**Scene change data**.
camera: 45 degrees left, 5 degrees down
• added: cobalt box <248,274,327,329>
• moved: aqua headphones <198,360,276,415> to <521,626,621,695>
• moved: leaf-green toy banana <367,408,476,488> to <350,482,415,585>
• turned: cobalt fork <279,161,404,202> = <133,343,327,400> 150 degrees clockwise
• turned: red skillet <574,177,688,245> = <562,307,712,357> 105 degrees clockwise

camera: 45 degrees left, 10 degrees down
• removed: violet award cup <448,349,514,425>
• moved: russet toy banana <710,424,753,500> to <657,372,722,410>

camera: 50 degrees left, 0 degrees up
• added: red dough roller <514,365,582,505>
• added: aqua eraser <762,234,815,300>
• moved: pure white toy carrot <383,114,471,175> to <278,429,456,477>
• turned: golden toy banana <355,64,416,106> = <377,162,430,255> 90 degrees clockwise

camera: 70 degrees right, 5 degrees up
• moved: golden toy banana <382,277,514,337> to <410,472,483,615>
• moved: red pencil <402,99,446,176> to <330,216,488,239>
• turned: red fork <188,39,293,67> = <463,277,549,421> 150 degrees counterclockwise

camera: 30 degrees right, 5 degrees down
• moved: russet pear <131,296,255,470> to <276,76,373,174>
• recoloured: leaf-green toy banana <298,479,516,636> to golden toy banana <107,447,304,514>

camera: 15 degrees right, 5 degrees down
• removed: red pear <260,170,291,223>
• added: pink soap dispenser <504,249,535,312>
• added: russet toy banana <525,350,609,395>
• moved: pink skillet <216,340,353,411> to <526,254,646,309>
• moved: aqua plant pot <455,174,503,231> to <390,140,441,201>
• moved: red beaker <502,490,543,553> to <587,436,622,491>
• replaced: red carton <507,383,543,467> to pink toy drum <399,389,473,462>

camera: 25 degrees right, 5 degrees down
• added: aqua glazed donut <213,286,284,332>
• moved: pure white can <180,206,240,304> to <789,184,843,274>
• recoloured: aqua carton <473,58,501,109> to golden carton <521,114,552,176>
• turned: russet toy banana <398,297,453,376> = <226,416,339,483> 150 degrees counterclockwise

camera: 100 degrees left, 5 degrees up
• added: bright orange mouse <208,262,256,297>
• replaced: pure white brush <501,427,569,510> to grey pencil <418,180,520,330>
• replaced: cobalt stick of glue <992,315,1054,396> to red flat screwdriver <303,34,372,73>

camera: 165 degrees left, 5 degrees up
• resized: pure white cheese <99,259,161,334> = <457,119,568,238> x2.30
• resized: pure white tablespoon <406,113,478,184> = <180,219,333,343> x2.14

**WORK REQUEST**. Reproduce the lines above, beginning at the line with "<198,360,276,415> to <521,626,621,695>" and stopping after the line with "150 degrees clockwise", exactly as they are.

**RESPONSE TO THIS EXERCISE**.
• moved: aqua headphones <198,360,276,415> to <521,626,621,695>
• moved: leaf-green toy banana <367,408,476,488> to <350,482,415,585>
• turned: cobalt fork <279,161,404,202> = <133,343,327,400> 150 degrees clockwise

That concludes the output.